(LISTED ENTRIES begins)

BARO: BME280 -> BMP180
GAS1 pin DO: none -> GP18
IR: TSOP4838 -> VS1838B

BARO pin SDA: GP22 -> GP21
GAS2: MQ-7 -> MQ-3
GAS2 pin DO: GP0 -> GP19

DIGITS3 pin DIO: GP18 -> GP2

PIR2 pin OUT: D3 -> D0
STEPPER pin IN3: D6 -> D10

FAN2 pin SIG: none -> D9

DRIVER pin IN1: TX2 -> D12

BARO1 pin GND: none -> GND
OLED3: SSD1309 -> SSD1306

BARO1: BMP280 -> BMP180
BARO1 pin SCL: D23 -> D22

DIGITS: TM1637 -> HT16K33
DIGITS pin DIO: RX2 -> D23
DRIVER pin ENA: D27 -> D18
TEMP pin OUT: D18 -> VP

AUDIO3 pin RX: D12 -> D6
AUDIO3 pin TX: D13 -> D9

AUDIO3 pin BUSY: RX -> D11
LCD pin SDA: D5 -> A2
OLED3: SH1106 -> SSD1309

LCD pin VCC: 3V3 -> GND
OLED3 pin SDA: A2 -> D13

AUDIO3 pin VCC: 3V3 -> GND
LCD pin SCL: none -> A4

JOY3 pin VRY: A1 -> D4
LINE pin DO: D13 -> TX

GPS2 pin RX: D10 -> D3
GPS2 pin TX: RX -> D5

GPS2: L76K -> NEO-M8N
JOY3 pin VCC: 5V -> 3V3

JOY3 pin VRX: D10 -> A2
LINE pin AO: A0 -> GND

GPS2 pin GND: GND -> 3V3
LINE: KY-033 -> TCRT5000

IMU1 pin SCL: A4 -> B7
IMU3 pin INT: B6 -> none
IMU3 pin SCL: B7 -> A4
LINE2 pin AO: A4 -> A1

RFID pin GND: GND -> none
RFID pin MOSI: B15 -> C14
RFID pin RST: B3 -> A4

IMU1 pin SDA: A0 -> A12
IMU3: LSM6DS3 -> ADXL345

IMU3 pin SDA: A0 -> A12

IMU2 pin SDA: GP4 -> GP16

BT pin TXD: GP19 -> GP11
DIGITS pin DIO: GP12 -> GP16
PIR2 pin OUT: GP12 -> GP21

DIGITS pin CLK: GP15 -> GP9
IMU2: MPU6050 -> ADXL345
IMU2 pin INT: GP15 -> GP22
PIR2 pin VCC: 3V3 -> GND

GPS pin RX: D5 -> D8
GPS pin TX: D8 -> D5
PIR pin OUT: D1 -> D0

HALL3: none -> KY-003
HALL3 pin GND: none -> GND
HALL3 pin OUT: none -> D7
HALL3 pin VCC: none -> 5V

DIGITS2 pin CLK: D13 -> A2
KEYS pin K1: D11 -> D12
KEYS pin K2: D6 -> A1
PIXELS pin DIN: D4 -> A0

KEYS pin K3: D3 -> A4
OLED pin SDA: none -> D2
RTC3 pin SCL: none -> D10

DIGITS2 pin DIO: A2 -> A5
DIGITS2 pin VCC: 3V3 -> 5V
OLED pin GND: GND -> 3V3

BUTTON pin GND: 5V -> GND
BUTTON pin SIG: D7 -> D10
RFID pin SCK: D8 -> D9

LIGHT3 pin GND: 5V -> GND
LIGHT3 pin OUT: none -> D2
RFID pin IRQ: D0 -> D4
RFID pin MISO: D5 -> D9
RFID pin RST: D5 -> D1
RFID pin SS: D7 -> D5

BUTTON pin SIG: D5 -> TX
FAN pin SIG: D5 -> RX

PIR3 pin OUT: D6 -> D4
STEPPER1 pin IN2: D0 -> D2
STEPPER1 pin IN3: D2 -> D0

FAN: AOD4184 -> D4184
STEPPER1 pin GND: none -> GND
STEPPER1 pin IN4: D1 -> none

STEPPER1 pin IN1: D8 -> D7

(LISTED ENTRIES ends)

**EXERCISE REQUIREMENTS**.
Write all of the records out again exactly.

**YOUR RESPONSE**.
BARO: BME280 -> BMP180
GAS1 pin DO: none -> GP18
IR: TSOP4838 -> VS1838B

BARO pin SDA: GP22 -> GP21
GAS2: MQ-7 -> MQ-3
GAS2 pin DO: GP0 -> GP19

DIGITS3 pin DIO: GP18 -> GP2

PIR2 pin OUT: D3 -> D0
STEPPER pin IN3: D6 -> D10

FAN2 pin SIG: none -> D9

DRIVER pin IN1: TX2 -> D12

BARO1 pin GND: none -> GND
OLED3: SSD1309 -> SSD1306

BARO1: BMP280 -> BMP180
BARO1 pin SCL: D23 -> D22

DIGITS: TM1637 -> HT16K33
DIGITS pin DIO: RX2 -> D23
DRIVER pin ENA: D27 -> D18
TEMP pin OUT: D18 -> VP

AUDIO3 pin RX: D12 -> D6
AUDIO3 pin TX: D13 -> D9

AUDIO3 pin BUSY: RX -> D11
LCD pin SDA: D5 -> A2
OLED3: SH1106 -> SSD1309

LCD pin VCC: 3V3 -> GND
OLED3 pin SDA: A2 -> D13

AUDIO3 pin VCC: 3V3 -> GND
LCD pin SCL: none -> A4

JOY3 pin VRY: A1 -> D4
LINE pin DO: D13 -> TX

GPS2 pin RX: D10 -> D3
GPS2 pin TX: RX -> D5

GPS2: L76K -> NEO-M8N
JOY3 pin VCC: 5V -> 3V3

JOY3 pin VRX: D10 -> A2
LINE pin AO: A0 -> GND

GPS2 pin GND: GND -> 3V3
LINE: KY-033 -> TCRT5000

IMU1 pin SCL: A4 -> B7
IMU3 pin INT: B6 -> none
IMU3 pin SCL: B7 -> A4
LINE2 pin AO: A4 -> A1

RFID pin GND: GND -> none
RFID pin MOSI: B15 -> C14
RFID pin RST: B3 -> A4

IMU1 pin SDA: A0 -> A12
IMU3: LSM6DS3 -> ADXL345

IMU3 pin SDA: A0 -> A12

IMU2 pin SDA: GP4 -> GP16

BT pin TXD: GP19 -> GP11
DIGITS pin DIO: GP12 -> GP16
PIR2 pin OUT: GP12 -> GP21

DIGITS pin CLK: GP15 -> GP9
IMU2: MPU6050 -> ADXL345
IMU2 pin INT: GP15 -> GP22
PIR2 pin VCC: 3V3 -> GND

GPS pin RX: D5 -> D8
GPS pin TX: D8 -> D5
PIR pin OUT: D1 -> D0

HALL3: none -> KY-003
HALL3 pin GND: none -> GND
HALL3 pin OUT: none -> D7
HALL3 pin VCC: none -> 5V

DIGITS2 pin CLK: D13 -> A2
KEYS pin K1: D11 -> D12
KEYS pin K2: D6 -> A1
PIXELS pin DIN: D4 -> A0

KEYS pin K3: D3 -> A4
OLED pin SDA: none -> D2
RTC3 pin SCL: none -> D10

DIGITS2 pin DIO: A2 -> A5
DIGITS2 pin VCC: 3V3 -> 5V
OLED pin GND: GND -> 3V3

BUTTON pin GND: 5V -> GND
BUTTON pin SIG: D7 -> D10
RFID pin SCK: D8 -> D9

LIGHT3 pin GND: 5V -> GND
LIGHT3 pin OUT: none -> D2
RFID pin IRQ: D0 -> D4
RFID pin MISO: D5 -> D9
RFID pin RST: D5 -> D1
RFID pin SS: D7 -> D5

BUTTON pin SIG: D5 -> TX
FAN pin SIG: D5 -> RX

PIR3 pin OUT: D6 -> D4
STEPPER1 pin IN2: D0 -> D2
STEPPER1 pin IN3: D2 -> D0

FAN: AOD4184 -> D4184
STEPPER1 pin GND: none -> GND
STEPPER1 pin IN4: D1 -> none

STEPPER1 pin IN1: D8 -> D7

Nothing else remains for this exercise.